> [What you have to do] Beginning with the line containing "first_place: [772, 290, 868, 343]" and ending at the last line of the data, set down every line exactly, leaving out all pictures.

Dataset records
= = = =
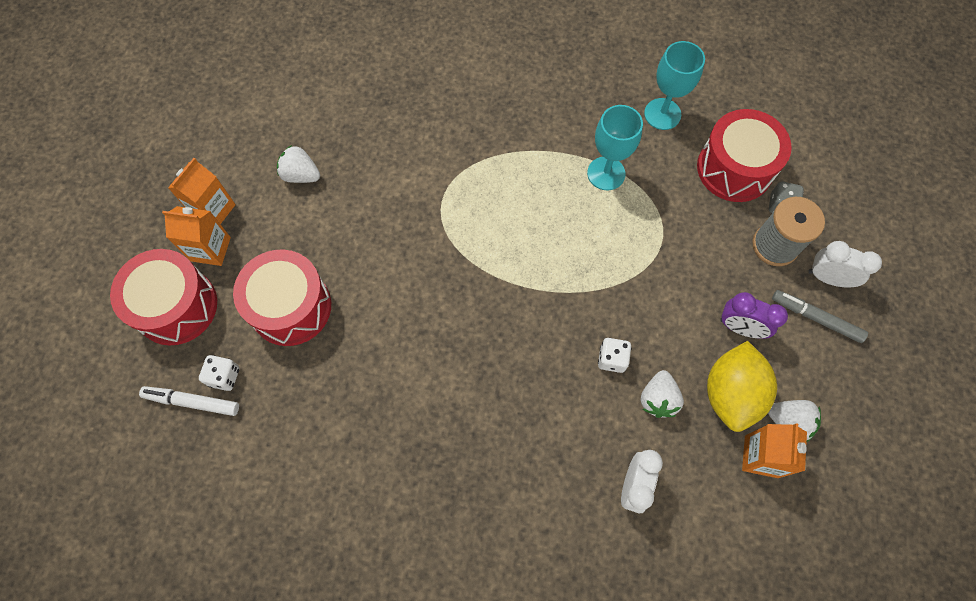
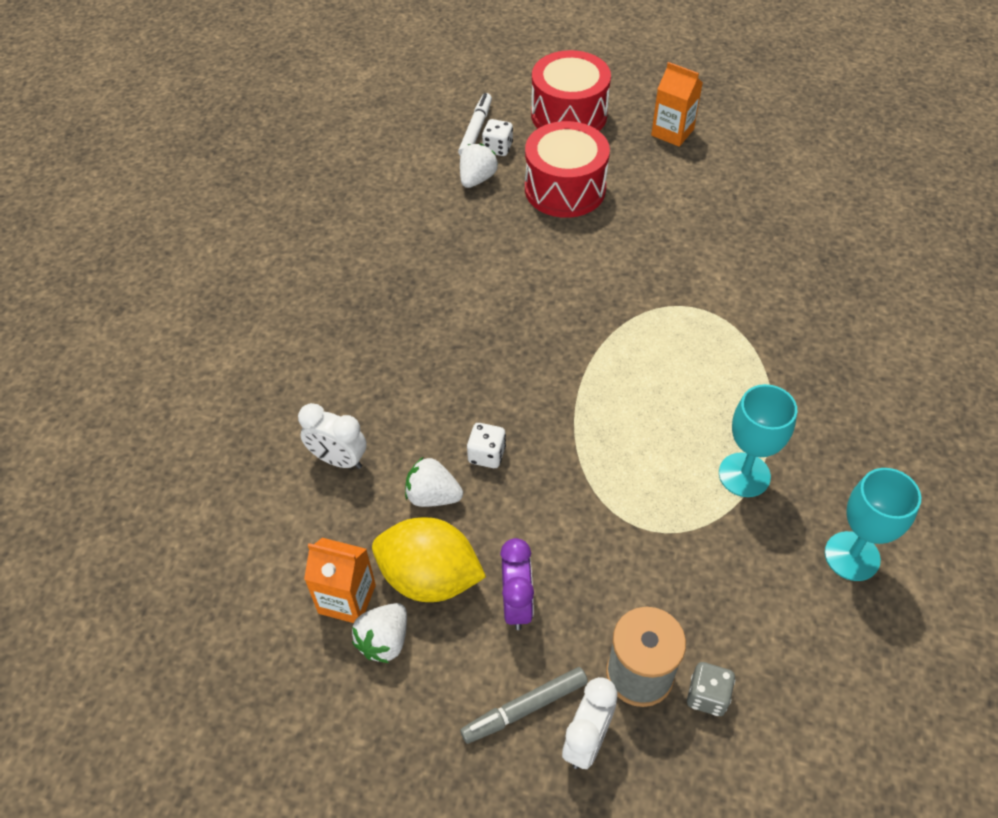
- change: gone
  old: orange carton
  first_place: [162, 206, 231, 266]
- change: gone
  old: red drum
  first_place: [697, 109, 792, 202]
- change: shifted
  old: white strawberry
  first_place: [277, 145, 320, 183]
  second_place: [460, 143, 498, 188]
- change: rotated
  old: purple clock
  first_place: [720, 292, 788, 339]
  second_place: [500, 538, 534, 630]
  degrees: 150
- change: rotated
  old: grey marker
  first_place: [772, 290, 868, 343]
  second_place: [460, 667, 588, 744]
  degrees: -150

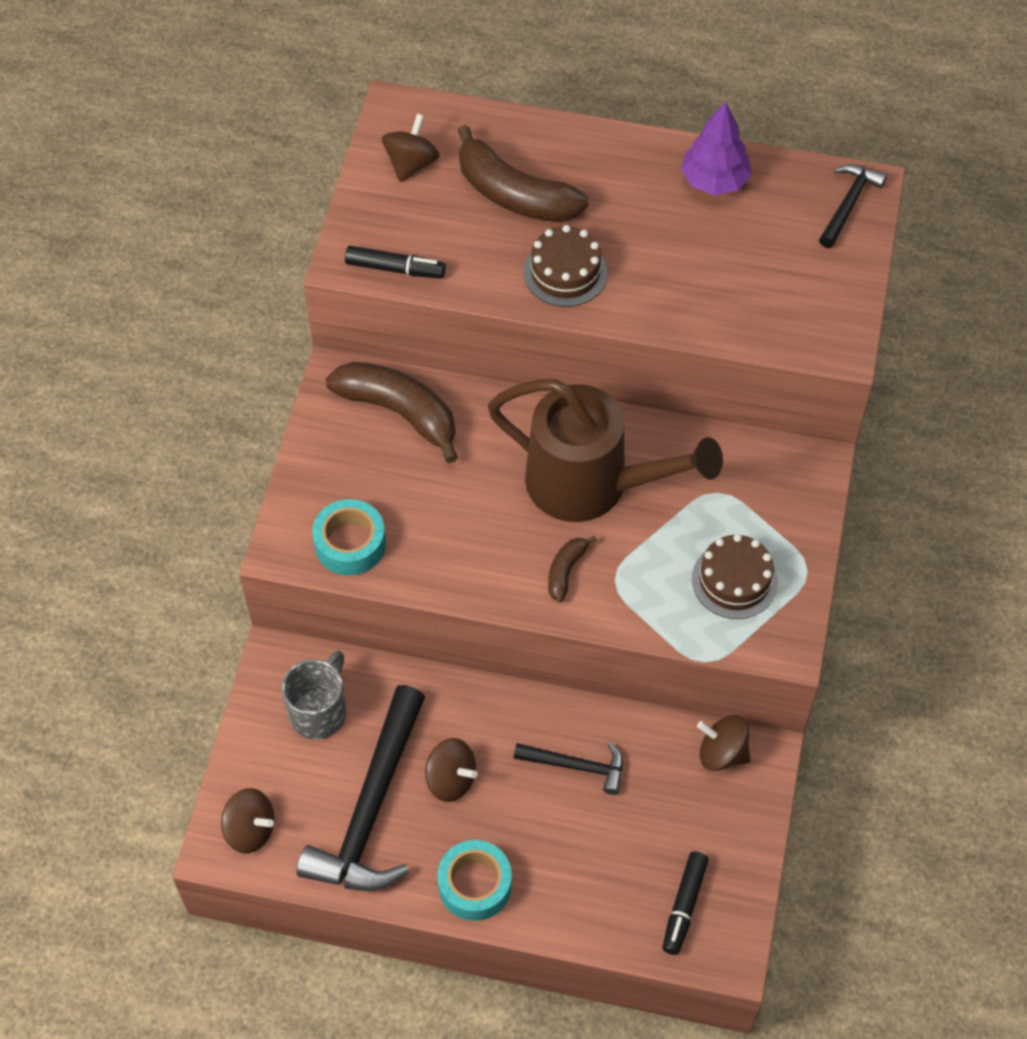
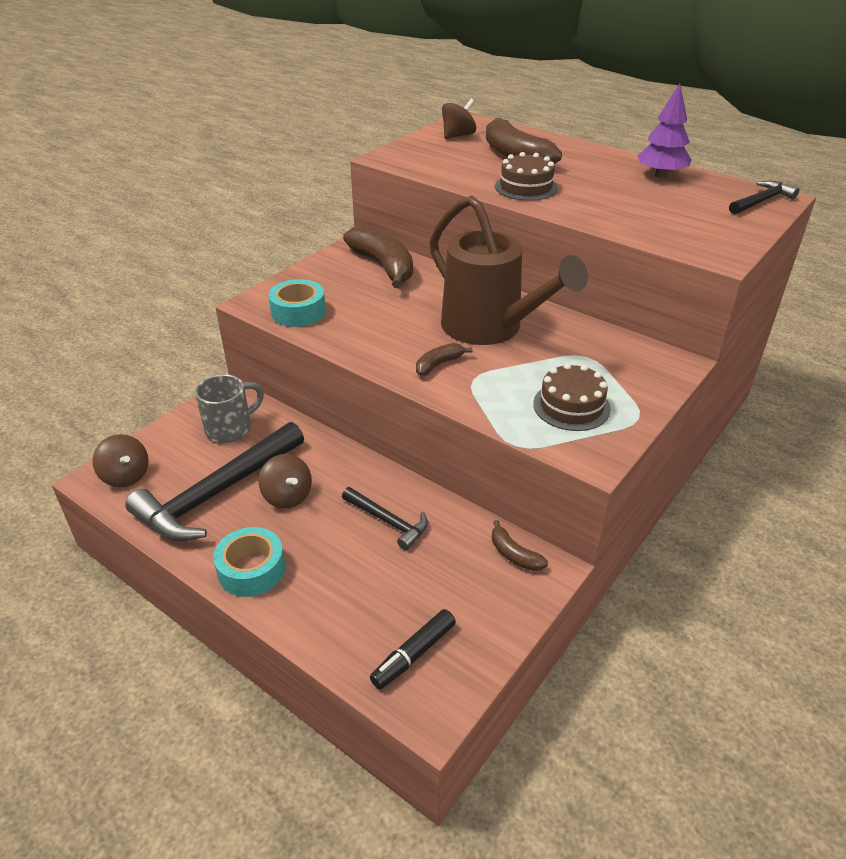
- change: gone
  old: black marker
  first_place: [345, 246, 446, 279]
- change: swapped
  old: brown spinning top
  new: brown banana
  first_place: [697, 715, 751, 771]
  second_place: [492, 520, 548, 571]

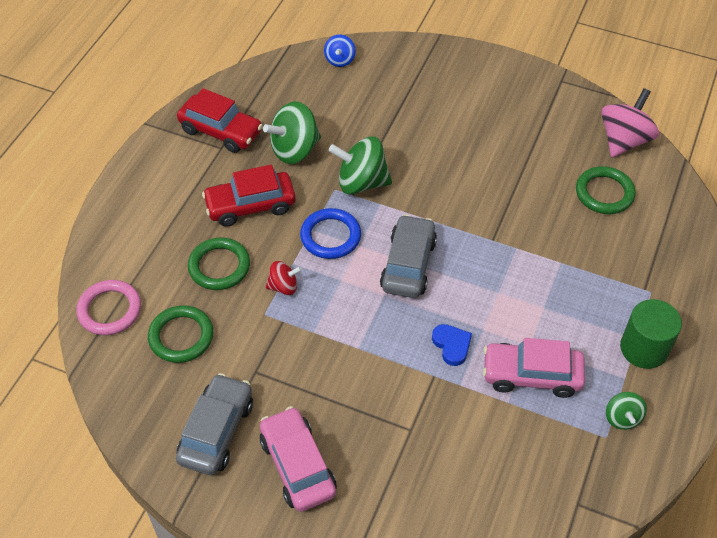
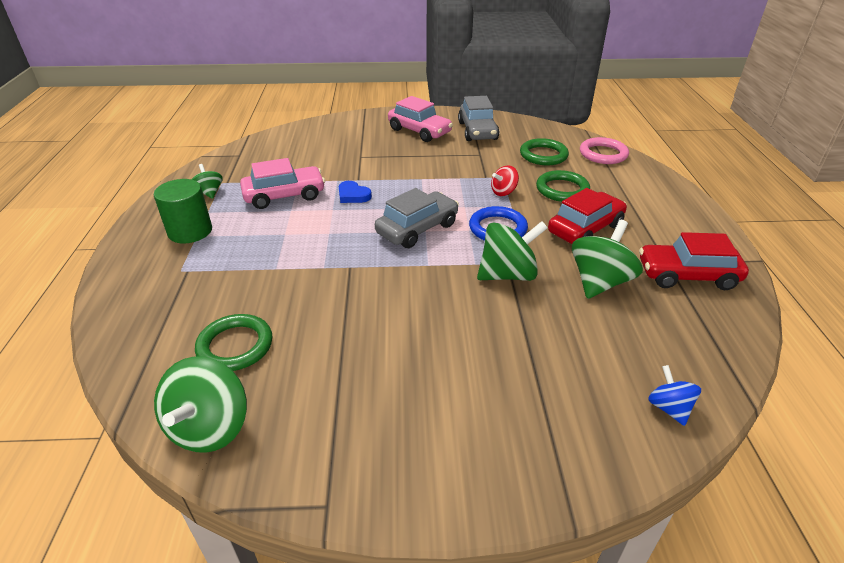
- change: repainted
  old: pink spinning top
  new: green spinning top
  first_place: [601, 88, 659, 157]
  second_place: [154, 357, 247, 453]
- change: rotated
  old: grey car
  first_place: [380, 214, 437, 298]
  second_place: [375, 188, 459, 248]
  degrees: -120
= = = =
> [Your solution]
  first_place: [772, 290, 868, 343]
  second_place: [460, 667, 588, 744]
  degrees: -150

- change: gone
  old: black marker
  first_place: [345, 246, 446, 279]
- change: swapped
  old: brown spinning top
  new: brown banana
  first_place: [697, 715, 751, 771]
  second_place: [492, 520, 548, 571]

- change: repainted
  old: pink spinning top
  new: green spinning top
  first_place: [601, 88, 659, 157]
  second_place: [154, 357, 247, 453]
- change: rotated
  old: grey car
  first_place: [380, 214, 437, 298]
  second_place: [375, 188, 459, 248]
  degrees: -120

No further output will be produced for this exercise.